#### [Activity]
Print all the data below exactly, without images.

#### [Provided entries]
+ + + +

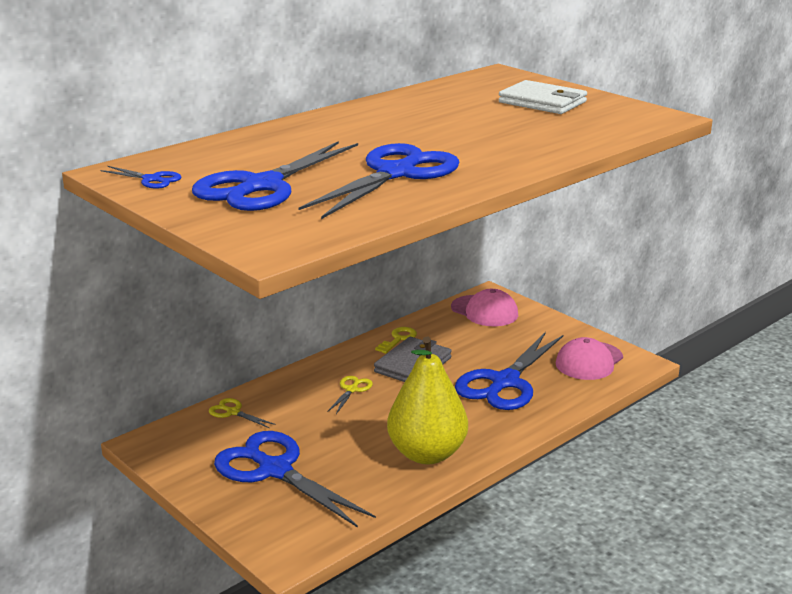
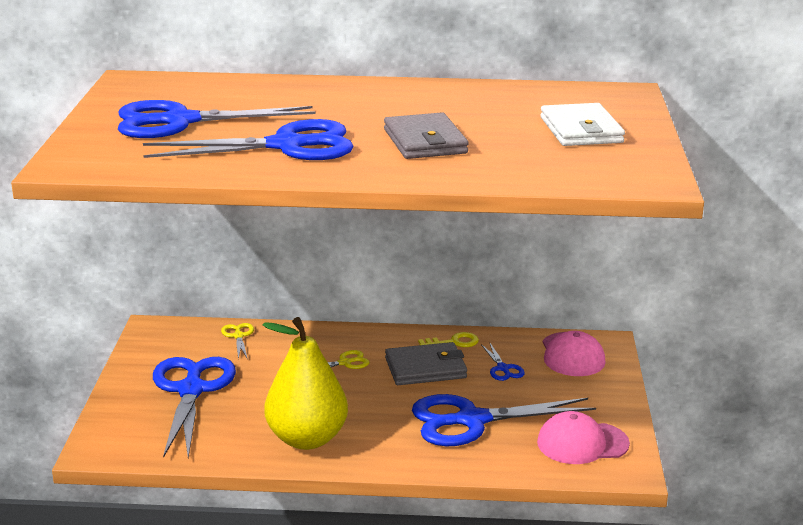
camera: 45 degrees right, 0 degrees up
blue scissors [100,166,181,189] -> blue scissors moved to [481,342,525,381]
none -> grey wallet [384,113,469,159]

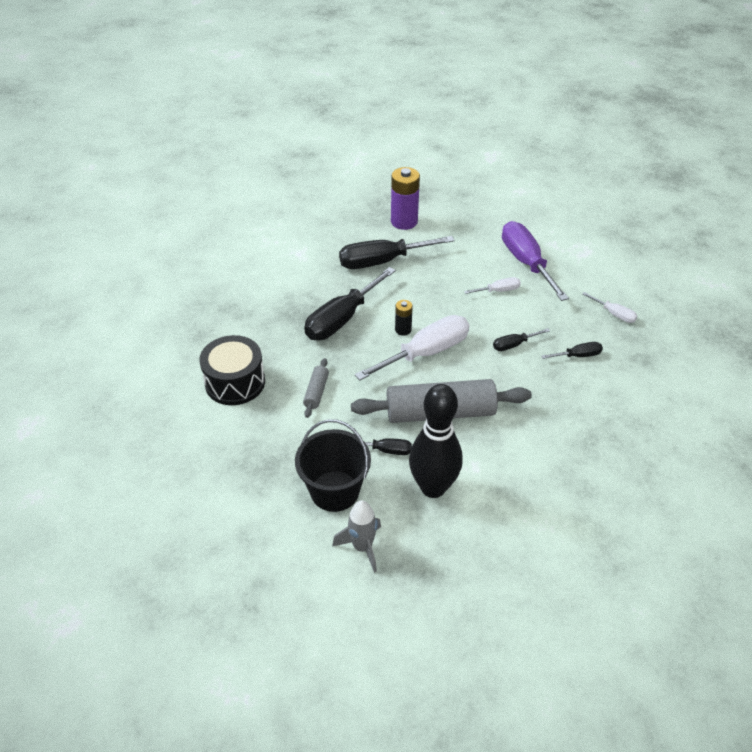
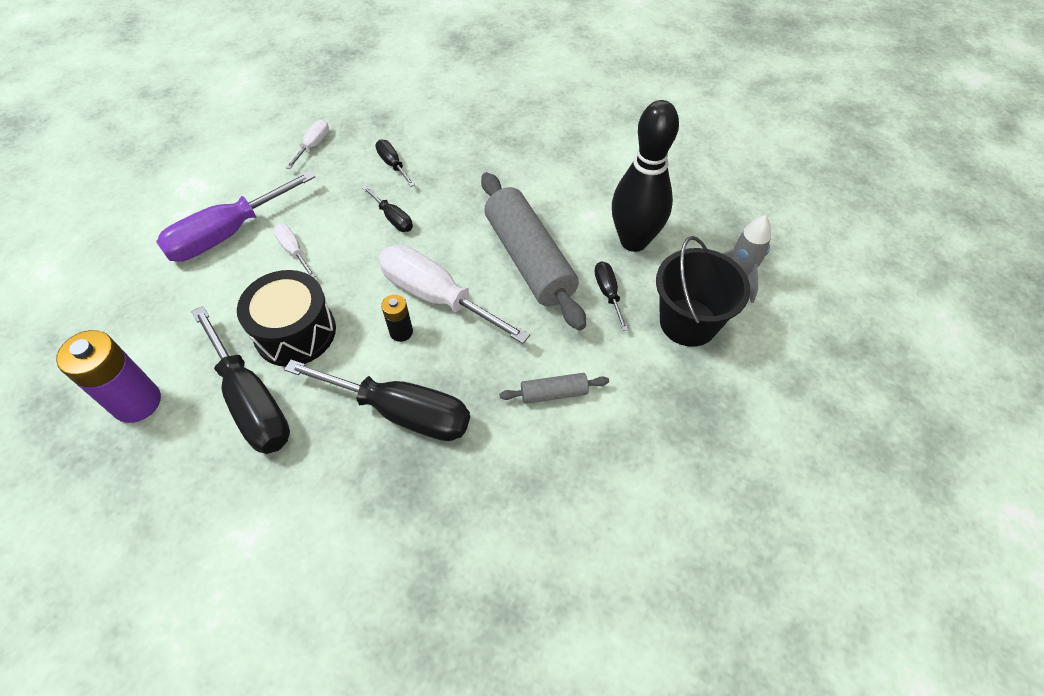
camera: 110 degrees left, 10 degrees up
black drum [199,335,265,405] -> black drum moved to [237,270,336,367]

+ + + +

#### [Result for this exercise]
camera: 45 degrees right, 0 degrees up
blue scissors [100,166,181,189] -> blue scissors moved to [481,342,525,381]
none -> grey wallet [384,113,469,159]

camera: 110 degrees left, 10 degrees up
black drum [199,335,265,405] -> black drum moved to [237,270,336,367]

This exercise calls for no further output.